(Stored data)
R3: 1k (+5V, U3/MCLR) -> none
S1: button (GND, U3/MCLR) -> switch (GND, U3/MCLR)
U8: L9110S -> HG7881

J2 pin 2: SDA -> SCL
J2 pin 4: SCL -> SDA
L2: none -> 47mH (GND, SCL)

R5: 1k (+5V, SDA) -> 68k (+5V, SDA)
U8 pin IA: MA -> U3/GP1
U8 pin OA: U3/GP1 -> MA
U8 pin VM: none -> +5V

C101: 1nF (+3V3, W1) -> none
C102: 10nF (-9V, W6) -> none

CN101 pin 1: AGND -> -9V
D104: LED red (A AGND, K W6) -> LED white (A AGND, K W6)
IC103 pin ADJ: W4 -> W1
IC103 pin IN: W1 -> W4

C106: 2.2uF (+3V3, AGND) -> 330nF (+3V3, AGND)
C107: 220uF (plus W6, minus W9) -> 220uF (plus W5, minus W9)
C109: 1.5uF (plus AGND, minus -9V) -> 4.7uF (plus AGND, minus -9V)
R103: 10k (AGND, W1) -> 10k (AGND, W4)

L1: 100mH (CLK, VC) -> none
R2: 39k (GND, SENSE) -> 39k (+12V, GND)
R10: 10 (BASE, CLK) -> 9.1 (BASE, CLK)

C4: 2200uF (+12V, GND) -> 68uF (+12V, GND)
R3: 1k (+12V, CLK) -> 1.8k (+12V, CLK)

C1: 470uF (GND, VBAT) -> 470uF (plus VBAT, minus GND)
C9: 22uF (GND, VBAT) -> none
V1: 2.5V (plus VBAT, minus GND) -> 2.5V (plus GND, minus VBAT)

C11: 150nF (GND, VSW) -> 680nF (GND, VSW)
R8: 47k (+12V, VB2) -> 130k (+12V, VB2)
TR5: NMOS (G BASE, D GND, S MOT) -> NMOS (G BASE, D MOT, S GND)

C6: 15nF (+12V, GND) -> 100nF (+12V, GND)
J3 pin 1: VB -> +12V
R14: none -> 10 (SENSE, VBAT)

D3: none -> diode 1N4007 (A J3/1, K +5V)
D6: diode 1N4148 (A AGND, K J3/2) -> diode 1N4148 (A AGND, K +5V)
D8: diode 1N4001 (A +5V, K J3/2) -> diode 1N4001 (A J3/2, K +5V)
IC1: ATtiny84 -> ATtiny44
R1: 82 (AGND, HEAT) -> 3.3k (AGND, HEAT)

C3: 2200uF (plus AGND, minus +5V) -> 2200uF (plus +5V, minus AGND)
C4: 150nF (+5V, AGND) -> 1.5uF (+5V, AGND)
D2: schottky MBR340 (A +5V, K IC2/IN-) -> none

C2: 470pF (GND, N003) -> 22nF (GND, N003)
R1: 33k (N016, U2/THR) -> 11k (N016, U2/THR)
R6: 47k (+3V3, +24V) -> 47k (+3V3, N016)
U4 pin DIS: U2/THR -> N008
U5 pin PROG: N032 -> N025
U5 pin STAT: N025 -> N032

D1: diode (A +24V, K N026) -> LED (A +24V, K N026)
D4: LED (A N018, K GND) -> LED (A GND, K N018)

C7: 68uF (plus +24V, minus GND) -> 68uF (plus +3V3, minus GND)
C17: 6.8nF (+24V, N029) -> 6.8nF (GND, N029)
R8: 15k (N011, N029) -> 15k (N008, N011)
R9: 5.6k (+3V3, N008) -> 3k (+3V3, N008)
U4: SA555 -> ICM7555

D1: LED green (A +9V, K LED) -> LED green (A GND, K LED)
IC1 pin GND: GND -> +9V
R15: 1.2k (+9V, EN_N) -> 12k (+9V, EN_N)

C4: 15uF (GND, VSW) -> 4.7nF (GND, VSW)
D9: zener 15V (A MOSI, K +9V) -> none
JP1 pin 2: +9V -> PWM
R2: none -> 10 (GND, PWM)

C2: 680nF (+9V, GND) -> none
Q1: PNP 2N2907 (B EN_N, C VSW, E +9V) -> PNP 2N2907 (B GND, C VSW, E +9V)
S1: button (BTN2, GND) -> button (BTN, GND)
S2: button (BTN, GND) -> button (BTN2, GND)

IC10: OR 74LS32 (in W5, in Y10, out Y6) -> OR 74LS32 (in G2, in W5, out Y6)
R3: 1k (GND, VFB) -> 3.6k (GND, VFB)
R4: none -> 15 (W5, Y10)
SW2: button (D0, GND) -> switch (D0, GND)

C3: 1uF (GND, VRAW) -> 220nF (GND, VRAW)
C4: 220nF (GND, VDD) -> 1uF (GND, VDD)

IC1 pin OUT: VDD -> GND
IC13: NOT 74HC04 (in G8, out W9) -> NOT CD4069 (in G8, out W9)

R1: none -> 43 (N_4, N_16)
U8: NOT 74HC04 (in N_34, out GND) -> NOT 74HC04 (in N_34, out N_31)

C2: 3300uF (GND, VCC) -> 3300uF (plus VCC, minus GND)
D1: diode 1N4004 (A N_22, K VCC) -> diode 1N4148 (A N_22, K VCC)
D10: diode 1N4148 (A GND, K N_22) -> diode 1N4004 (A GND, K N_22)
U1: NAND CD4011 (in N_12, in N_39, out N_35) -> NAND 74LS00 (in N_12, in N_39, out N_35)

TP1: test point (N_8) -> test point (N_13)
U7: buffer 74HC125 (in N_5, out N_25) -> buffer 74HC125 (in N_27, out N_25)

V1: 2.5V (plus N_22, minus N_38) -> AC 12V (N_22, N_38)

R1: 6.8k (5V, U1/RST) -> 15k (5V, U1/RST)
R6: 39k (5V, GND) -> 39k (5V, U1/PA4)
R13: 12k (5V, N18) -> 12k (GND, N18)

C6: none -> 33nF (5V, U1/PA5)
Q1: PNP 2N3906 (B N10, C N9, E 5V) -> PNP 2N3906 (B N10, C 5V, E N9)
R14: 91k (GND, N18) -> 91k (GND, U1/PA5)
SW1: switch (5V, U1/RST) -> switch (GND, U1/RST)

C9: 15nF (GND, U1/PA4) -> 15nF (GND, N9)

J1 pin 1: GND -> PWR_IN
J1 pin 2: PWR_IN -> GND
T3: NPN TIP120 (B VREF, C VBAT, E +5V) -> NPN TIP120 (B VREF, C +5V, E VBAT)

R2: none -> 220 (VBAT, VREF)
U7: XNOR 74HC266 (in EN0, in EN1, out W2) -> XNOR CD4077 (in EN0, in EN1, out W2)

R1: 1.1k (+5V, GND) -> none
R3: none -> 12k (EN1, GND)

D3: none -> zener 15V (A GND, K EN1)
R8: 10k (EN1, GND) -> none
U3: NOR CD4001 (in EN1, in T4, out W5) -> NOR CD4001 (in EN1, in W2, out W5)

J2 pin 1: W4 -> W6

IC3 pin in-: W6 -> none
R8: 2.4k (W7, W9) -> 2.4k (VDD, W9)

▶ _Task objective_: One stretch of the lines above is wanted, from the line that contains "C4: 150nF (+5V, AGND) -> 1.5uF (+5V, AGND)" through the line that contains "R2: none -> 10 (GND, PWM)". Output it exactly.

▶ _Task result_:
C4: 150nF (+5V, AGND) -> 1.5uF (+5V, AGND)
D2: schottky MBR340 (A +5V, K IC2/IN-) -> none

C2: 470pF (GND, N003) -> 22nF (GND, N003)
R1: 33k (N016, U2/THR) -> 11k (N016, U2/THR)
R6: 47k (+3V3, +24V) -> 47k (+3V3, N016)
U4 pin DIS: U2/THR -> N008
U5 pin PROG: N032 -> N025
U5 pin STAT: N025 -> N032

D1: diode (A +24V, K N026) -> LED (A +24V, K N026)
D4: LED (A N018, K GND) -> LED (A GND, K N018)

C7: 68uF (plus +24V, minus GND) -> 68uF (plus +3V3, minus GND)
C17: 6.8nF (+24V, N029) -> 6.8nF (GND, N029)
R8: 15k (N011, N029) -> 15k (N008, N011)
R9: 5.6k (+3V3, N008) -> 3k (+3V3, N008)
U4: SA555 -> ICM7555

D1: LED green (A +9V, K LED) -> LED green (A GND, K LED)
IC1 pin GND: GND -> +9V
R15: 1.2k (+9V, EN_N) -> 12k (+9V, EN_N)

C4: 15uF (GND, VSW) -> 4.7nF (GND, VSW)
D9: zener 15V (A MOSI, K +9V) -> none
JP1 pin 2: +9V -> PWM
R2: none -> 10 (GND, PWM)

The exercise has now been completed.